*** Data records

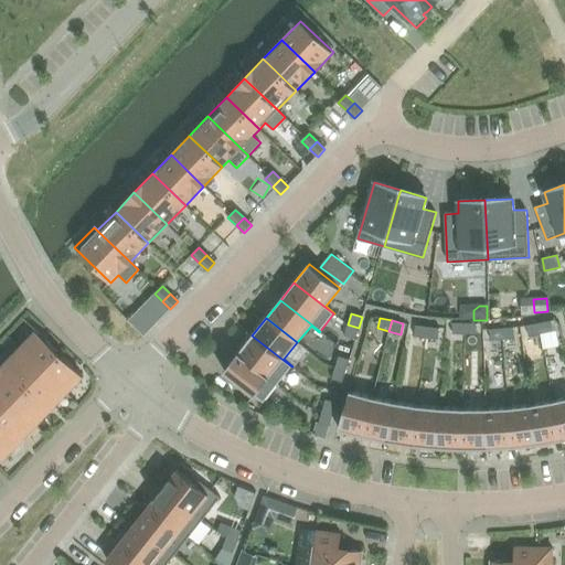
[(551,321),(539,323),(541,334),(553,331),(551,321)]
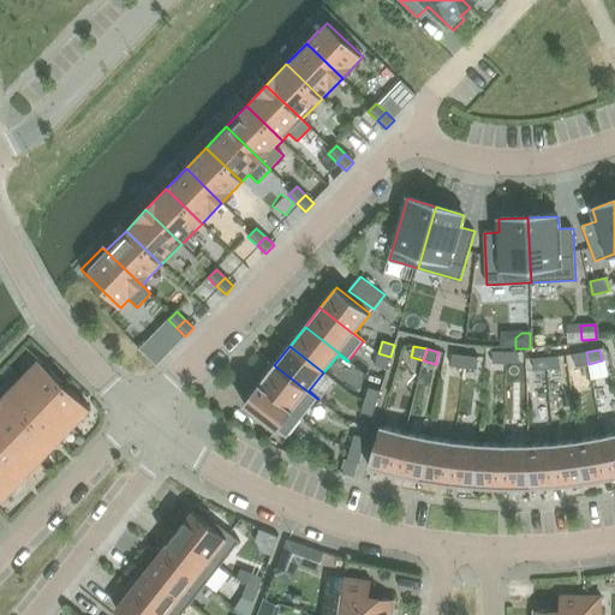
[(506,352),(493,351),(493,363),(506,364),(506,352)]
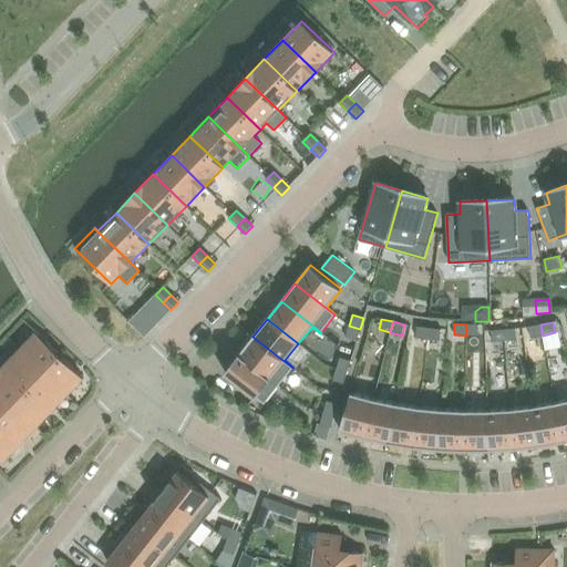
[(478,325),(466,325),(466,336),(478,336),(478,325)]
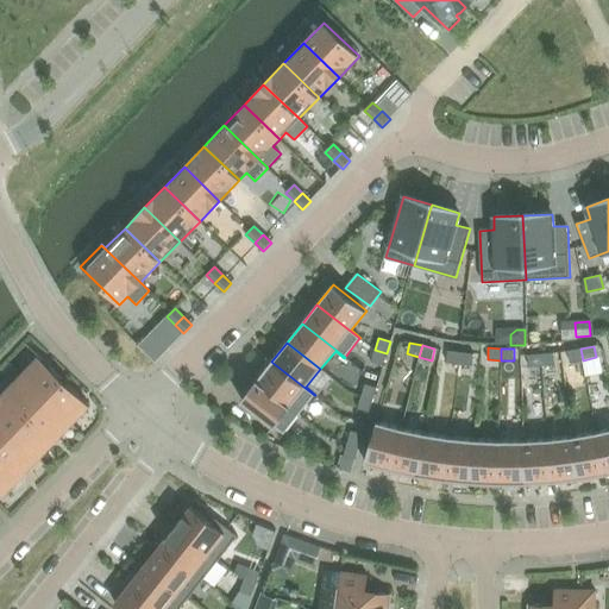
[(581,349),(567,351),(570,363),(583,360),(581,349)]
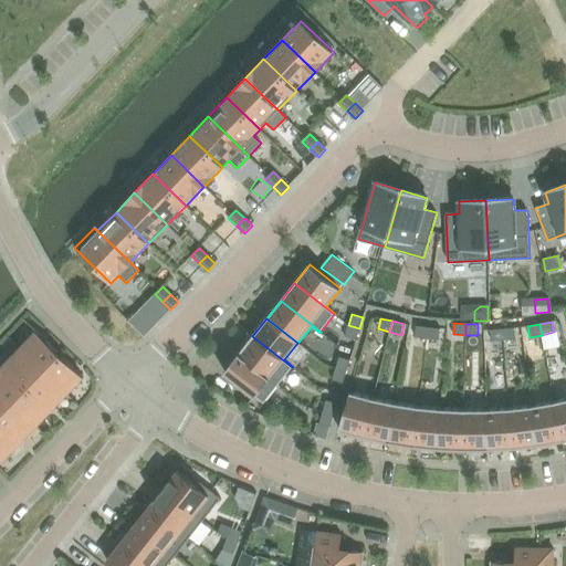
[(348,325),(345,337),(356,341),(359,328),(348,325)]
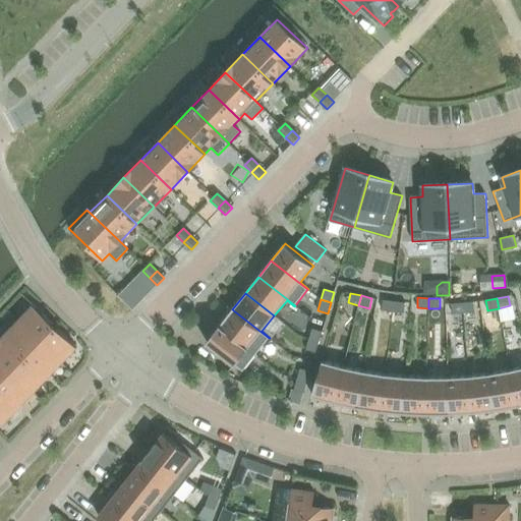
[(395,301),(384,300),(383,310),(393,311),(395,301)]
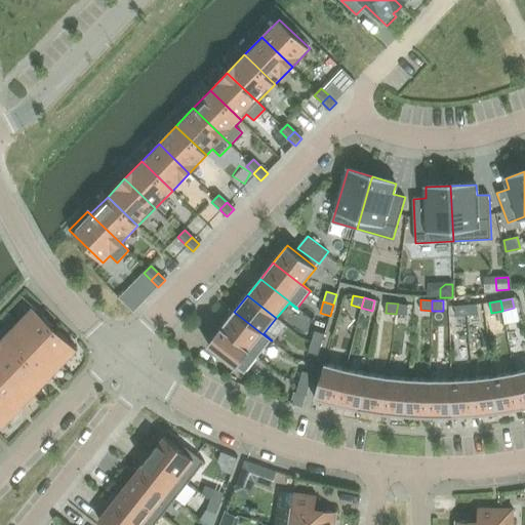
[(396,314),(407,316),(408,306),(398,304),(396,314)]
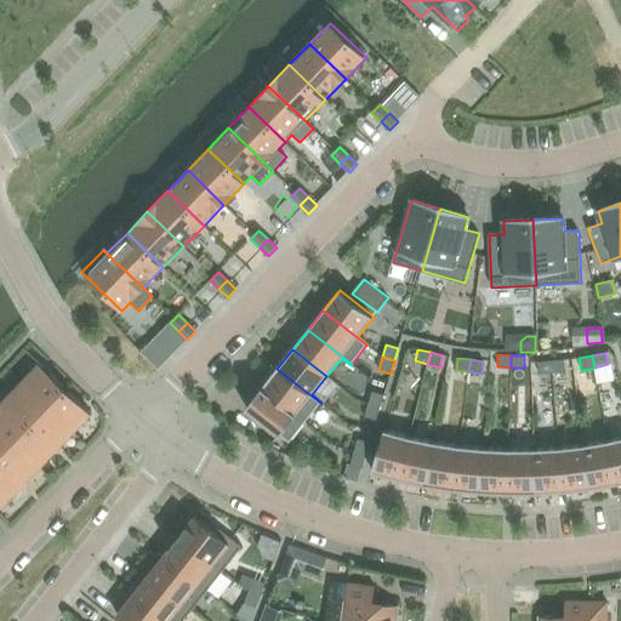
[(564,359),(552,360),(552,374),(565,372),(564,359)]
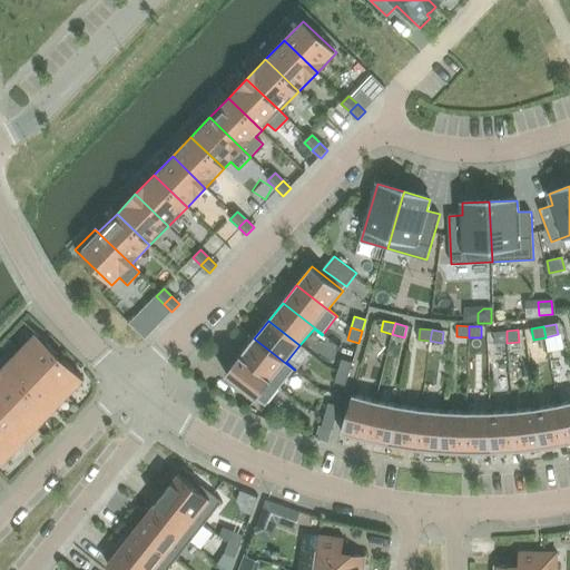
[(507,331),(494,332),(495,343),(507,343),(507,331)]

******

Task instructions | Reproduce nothing but the lines that run from the line containing "[(396,314),(407,316),(408,306),(398,304),(396,314)]" through the last line of the records, inclusive. Omit the pictures.

Expected answer |
[(396,314),(407,316),(408,306),(398,304),(396,314)]
[(564,359),(552,360),(552,374),(565,372),(564,359)]
[(507,331),(494,332),(495,343),(507,343),(507,331)]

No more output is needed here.